→ Your goal: Print the listing as it stands, omitting all images.

→ Data segment:
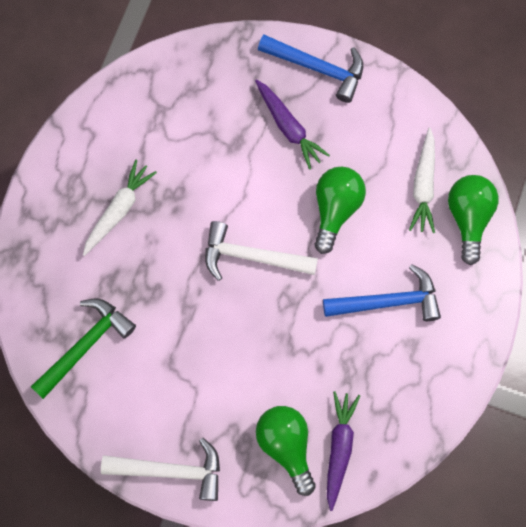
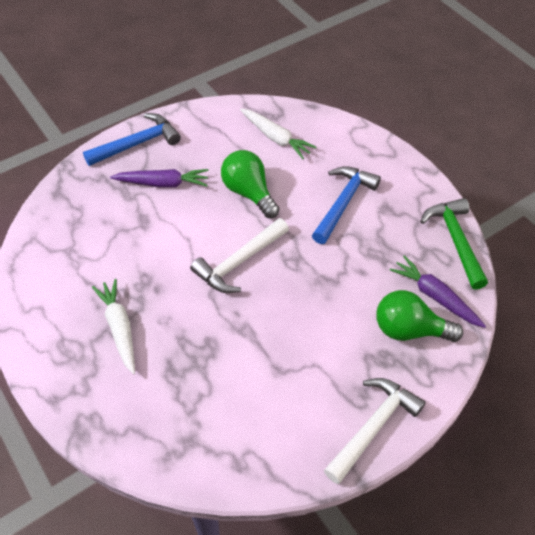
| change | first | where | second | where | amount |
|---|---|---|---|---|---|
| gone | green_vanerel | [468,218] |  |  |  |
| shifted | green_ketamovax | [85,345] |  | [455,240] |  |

→ Result for this task:
| change | first | where | second | where | amount |
|---|---|---|---|---|---|
| gone | green_vanerel | [468,218] |  |  |  |
| shifted | green_ketamovax | [85,345] |  | [455,240] |  |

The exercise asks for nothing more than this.